Output the data that follows exactly, line for line.
*** Block opens ***
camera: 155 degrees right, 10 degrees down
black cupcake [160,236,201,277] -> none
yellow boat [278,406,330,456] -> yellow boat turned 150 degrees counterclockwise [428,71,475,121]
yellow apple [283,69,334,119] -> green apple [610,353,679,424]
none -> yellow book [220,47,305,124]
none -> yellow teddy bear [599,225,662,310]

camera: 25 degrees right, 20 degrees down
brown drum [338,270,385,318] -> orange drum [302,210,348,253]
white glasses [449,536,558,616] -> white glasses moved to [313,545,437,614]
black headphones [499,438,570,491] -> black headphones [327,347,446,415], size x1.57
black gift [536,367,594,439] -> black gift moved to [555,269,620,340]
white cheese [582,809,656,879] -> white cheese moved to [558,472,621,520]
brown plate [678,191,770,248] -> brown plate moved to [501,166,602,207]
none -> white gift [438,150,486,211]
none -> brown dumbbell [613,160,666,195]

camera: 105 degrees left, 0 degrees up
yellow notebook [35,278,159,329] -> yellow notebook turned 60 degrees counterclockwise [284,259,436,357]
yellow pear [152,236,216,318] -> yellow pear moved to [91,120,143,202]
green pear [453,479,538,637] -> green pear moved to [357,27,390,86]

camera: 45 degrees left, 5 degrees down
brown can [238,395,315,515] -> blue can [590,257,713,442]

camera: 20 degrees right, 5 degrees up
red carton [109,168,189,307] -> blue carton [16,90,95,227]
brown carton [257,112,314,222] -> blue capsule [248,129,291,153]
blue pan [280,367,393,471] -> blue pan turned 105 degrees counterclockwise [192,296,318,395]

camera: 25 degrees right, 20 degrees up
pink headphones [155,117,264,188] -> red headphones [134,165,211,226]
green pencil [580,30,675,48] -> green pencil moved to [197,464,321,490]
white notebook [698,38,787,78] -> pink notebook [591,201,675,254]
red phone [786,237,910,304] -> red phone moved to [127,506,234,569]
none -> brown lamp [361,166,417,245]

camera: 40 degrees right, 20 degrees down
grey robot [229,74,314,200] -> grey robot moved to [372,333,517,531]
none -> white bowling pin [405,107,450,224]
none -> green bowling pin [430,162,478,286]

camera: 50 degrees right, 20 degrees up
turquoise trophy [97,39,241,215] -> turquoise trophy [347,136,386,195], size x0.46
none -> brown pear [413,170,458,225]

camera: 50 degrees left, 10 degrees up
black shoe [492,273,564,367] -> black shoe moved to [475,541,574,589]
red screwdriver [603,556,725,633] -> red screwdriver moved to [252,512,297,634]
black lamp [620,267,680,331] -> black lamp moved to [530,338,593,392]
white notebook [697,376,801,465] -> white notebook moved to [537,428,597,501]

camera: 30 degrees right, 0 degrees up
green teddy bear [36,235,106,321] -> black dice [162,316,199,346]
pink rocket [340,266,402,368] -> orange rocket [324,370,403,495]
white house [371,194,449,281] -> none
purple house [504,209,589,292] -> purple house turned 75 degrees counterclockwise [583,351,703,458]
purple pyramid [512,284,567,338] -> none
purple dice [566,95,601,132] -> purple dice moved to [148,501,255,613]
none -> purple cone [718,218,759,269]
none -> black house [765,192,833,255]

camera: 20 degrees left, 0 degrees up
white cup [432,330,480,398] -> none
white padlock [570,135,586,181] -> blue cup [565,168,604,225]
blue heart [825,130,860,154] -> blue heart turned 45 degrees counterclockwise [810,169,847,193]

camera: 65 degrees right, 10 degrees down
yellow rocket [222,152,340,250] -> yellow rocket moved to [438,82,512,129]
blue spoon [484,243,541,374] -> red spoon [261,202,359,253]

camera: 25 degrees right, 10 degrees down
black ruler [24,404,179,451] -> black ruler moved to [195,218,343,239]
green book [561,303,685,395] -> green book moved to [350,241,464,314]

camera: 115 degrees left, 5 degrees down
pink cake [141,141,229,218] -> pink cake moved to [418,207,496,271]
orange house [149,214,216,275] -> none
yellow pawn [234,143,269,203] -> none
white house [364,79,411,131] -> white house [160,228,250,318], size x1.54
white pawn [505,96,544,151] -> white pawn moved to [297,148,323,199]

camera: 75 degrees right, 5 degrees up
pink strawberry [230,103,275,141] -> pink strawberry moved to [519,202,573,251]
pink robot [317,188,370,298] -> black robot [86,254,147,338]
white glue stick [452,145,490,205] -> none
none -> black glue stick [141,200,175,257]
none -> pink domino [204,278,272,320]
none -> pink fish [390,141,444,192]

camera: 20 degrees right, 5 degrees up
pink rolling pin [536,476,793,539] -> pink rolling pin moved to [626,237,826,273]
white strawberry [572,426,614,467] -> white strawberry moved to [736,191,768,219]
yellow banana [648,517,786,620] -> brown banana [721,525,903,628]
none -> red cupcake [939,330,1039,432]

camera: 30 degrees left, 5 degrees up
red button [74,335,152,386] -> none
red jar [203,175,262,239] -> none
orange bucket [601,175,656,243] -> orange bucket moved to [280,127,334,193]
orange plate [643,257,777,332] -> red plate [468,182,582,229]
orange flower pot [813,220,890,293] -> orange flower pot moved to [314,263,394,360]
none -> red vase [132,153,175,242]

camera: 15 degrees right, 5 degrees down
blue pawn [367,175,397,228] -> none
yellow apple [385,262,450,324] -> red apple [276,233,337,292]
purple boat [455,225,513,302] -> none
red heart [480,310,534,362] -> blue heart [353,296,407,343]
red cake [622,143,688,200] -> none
*** Block closes ***
[Answer]
camera: 155 degrees right, 10 degrees down
black cupcake [160,236,201,277] -> none
yellow boat [278,406,330,456] -> yellow boat turned 150 degrees counterclockwise [428,71,475,121]
yellow apple [283,69,334,119] -> green apple [610,353,679,424]
none -> yellow book [220,47,305,124]
none -> yellow teddy bear [599,225,662,310]

camera: 25 degrees right, 20 degrees down
brown drum [338,270,385,318] -> orange drum [302,210,348,253]
white glasses [449,536,558,616] -> white glasses moved to [313,545,437,614]
black headphones [499,438,570,491] -> black headphones [327,347,446,415], size x1.57
black gift [536,367,594,439] -> black gift moved to [555,269,620,340]
white cheese [582,809,656,879] -> white cheese moved to [558,472,621,520]
brown plate [678,191,770,248] -> brown plate moved to [501,166,602,207]
none -> white gift [438,150,486,211]
none -> brown dumbbell [613,160,666,195]

camera: 105 degrees left, 0 degrees up
yellow notebook [35,278,159,329] -> yellow notebook turned 60 degrees counterclockwise [284,259,436,357]
yellow pear [152,236,216,318] -> yellow pear moved to [91,120,143,202]
green pear [453,479,538,637] -> green pear moved to [357,27,390,86]

camera: 45 degrees left, 5 degrees down
brown can [238,395,315,515] -> blue can [590,257,713,442]

camera: 20 degrees right, 5 degrees up
red carton [109,168,189,307] -> blue carton [16,90,95,227]
brown carton [257,112,314,222] -> blue capsule [248,129,291,153]
blue pan [280,367,393,471] -> blue pan turned 105 degrees counterclockwise [192,296,318,395]

camera: 25 degrees right, 20 degrees up
pink headphones [155,117,264,188] -> red headphones [134,165,211,226]
green pencil [580,30,675,48] -> green pencil moved to [197,464,321,490]
white notebook [698,38,787,78] -> pink notebook [591,201,675,254]
red phone [786,237,910,304] -> red phone moved to [127,506,234,569]
none -> brown lamp [361,166,417,245]

camera: 40 degrees right, 20 degrees down
grey robot [229,74,314,200] -> grey robot moved to [372,333,517,531]
none -> white bowling pin [405,107,450,224]
none -> green bowling pin [430,162,478,286]

camera: 50 degrees right, 20 degrees up
turquoise trophy [97,39,241,215] -> turquoise trophy [347,136,386,195], size x0.46
none -> brown pear [413,170,458,225]

camera: 50 degrees left, 10 degrees up
black shoe [492,273,564,367] -> black shoe moved to [475,541,574,589]
red screwdriver [603,556,725,633] -> red screwdriver moved to [252,512,297,634]
black lamp [620,267,680,331] -> black lamp moved to [530,338,593,392]
white notebook [697,376,801,465] -> white notebook moved to [537,428,597,501]

camera: 30 degrees right, 0 degrees up
green teddy bear [36,235,106,321] -> black dice [162,316,199,346]
pink rocket [340,266,402,368] -> orange rocket [324,370,403,495]
white house [371,194,449,281] -> none
purple house [504,209,589,292] -> purple house turned 75 degrees counterclockwise [583,351,703,458]
purple pyramid [512,284,567,338] -> none
purple dice [566,95,601,132] -> purple dice moved to [148,501,255,613]
none -> purple cone [718,218,759,269]
none -> black house [765,192,833,255]

camera: 20 degrees left, 0 degrees up
white cup [432,330,480,398] -> none
white padlock [570,135,586,181] -> blue cup [565,168,604,225]
blue heart [825,130,860,154] -> blue heart turned 45 degrees counterclockwise [810,169,847,193]

camera: 65 degrees right, 10 degrees down
yellow rocket [222,152,340,250] -> yellow rocket moved to [438,82,512,129]
blue spoon [484,243,541,374] -> red spoon [261,202,359,253]

camera: 25 degrees right, 10 degrees down
black ruler [24,404,179,451] -> black ruler moved to [195,218,343,239]
green book [561,303,685,395] -> green book moved to [350,241,464,314]

camera: 115 degrees left, 5 degrees down
pink cake [141,141,229,218] -> pink cake moved to [418,207,496,271]
orange house [149,214,216,275] -> none
yellow pawn [234,143,269,203] -> none
white house [364,79,411,131] -> white house [160,228,250,318], size x1.54
white pawn [505,96,544,151] -> white pawn moved to [297,148,323,199]

camera: 75 degrees right, 5 degrees up
pink strawberry [230,103,275,141] -> pink strawberry moved to [519,202,573,251]
pink robot [317,188,370,298] -> black robot [86,254,147,338]
white glue stick [452,145,490,205] -> none
none -> black glue stick [141,200,175,257]
none -> pink domino [204,278,272,320]
none -> pink fish [390,141,444,192]

camera: 20 degrees right, 5 degrees up
pink rolling pin [536,476,793,539] -> pink rolling pin moved to [626,237,826,273]
white strawberry [572,426,614,467] -> white strawberry moved to [736,191,768,219]
yellow banana [648,517,786,620] -> brown banana [721,525,903,628]
none -> red cupcake [939,330,1039,432]

camera: 30 degrees left, 5 degrees up
red button [74,335,152,386] -> none
red jar [203,175,262,239] -> none
orange bucket [601,175,656,243] -> orange bucket moved to [280,127,334,193]
orange plate [643,257,777,332] -> red plate [468,182,582,229]
orange flower pot [813,220,890,293] -> orange flower pot moved to [314,263,394,360]
none -> red vase [132,153,175,242]

camera: 15 degrees right, 5 degrees down
blue pawn [367,175,397,228] -> none
yellow apple [385,262,450,324] -> red apple [276,233,337,292]
purple boat [455,225,513,302] -> none
red heart [480,310,534,362] -> blue heart [353,296,407,343]
red cake [622,143,688,200] -> none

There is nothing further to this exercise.